----- MATERIAL PROVIDED -----

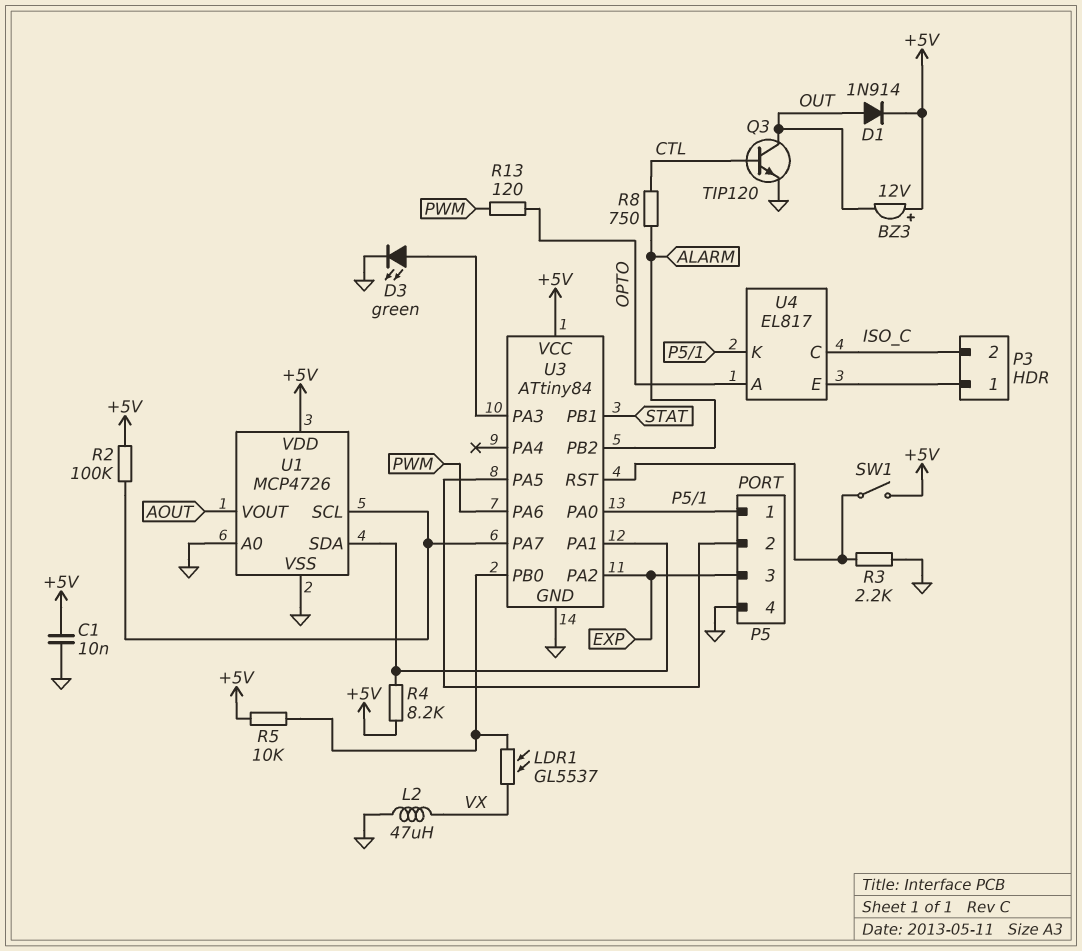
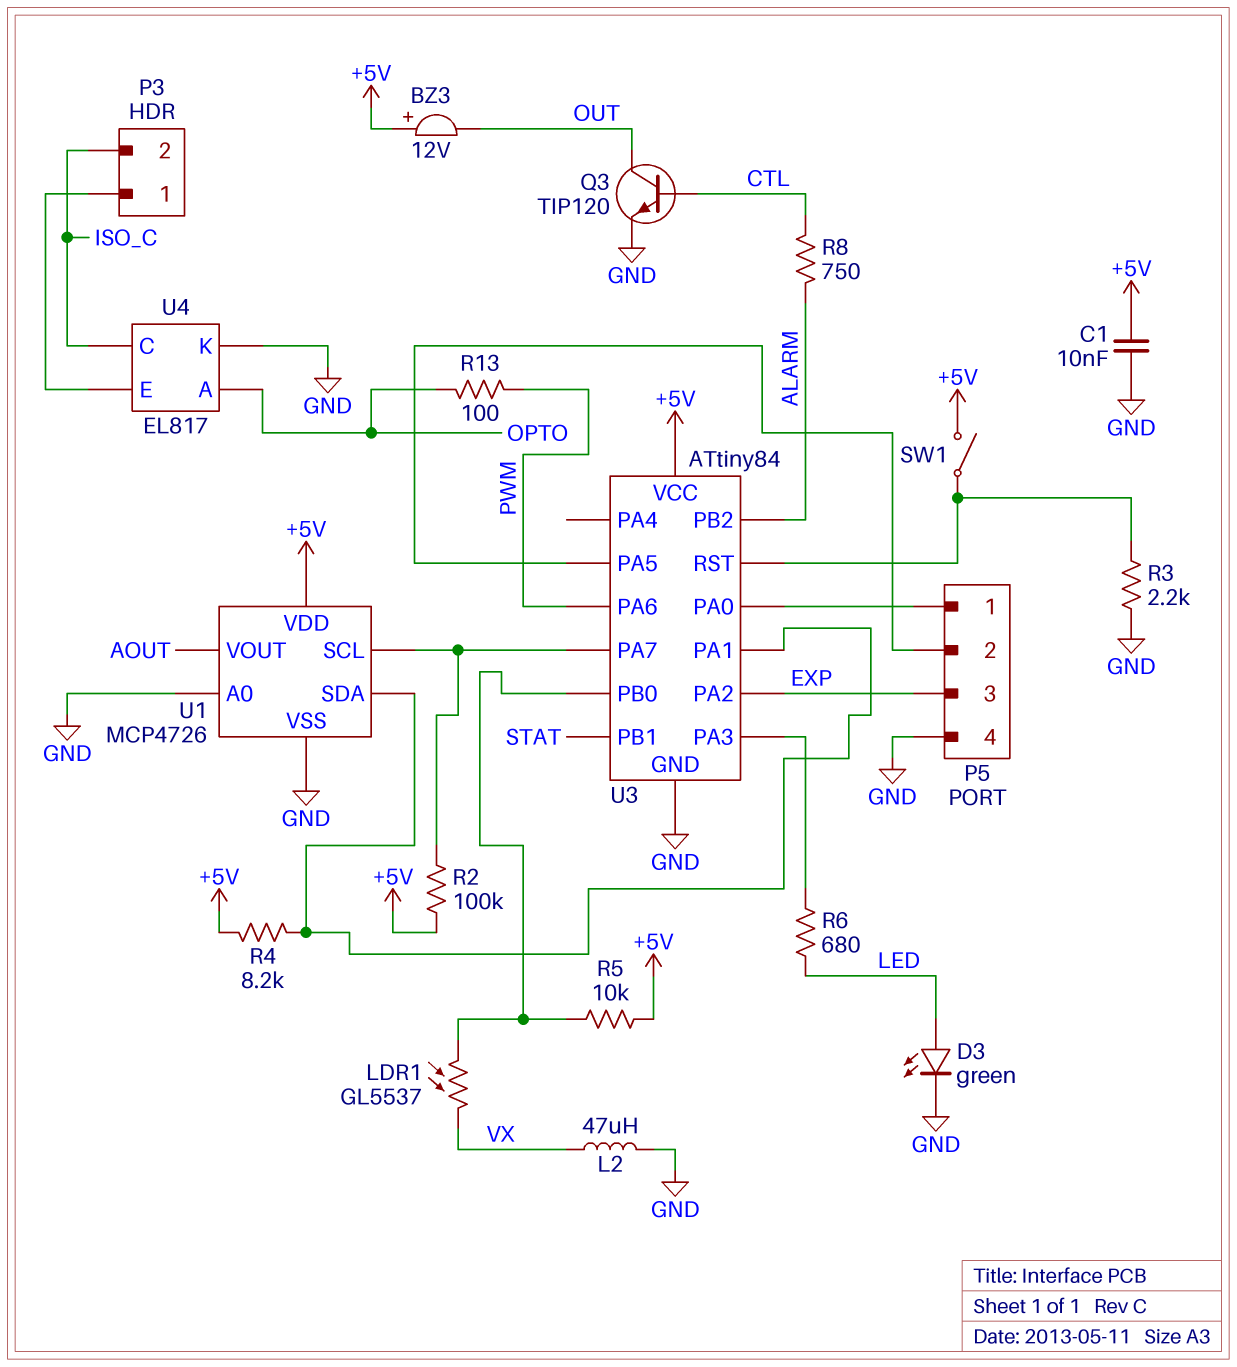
D1: diode 1N914 (A OUT, K +5V) -> none
D3: LED green (A U3/PA3, K GND) -> LED green (A LED, K GND)
R6: none -> 680 (LED, U3/PA3)
R13: 120 (OPTO, PWM) -> 100 (OPTO, PWM)
U4 pin K: P5/1 -> GND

-----

**GOAL OF THE EXERCISE:** Print all the records again exactly; do not include any picture.

**WRITTEN REPLY:**
D1: diode 1N914 (A OUT, K +5V) -> none
D3: LED green (A U3/PA3, K GND) -> LED green (A LED, K GND)
R6: none -> 680 (LED, U3/PA3)
R13: 120 (OPTO, PWM) -> 100 (OPTO, PWM)
U4 pin K: P5/1 -> GND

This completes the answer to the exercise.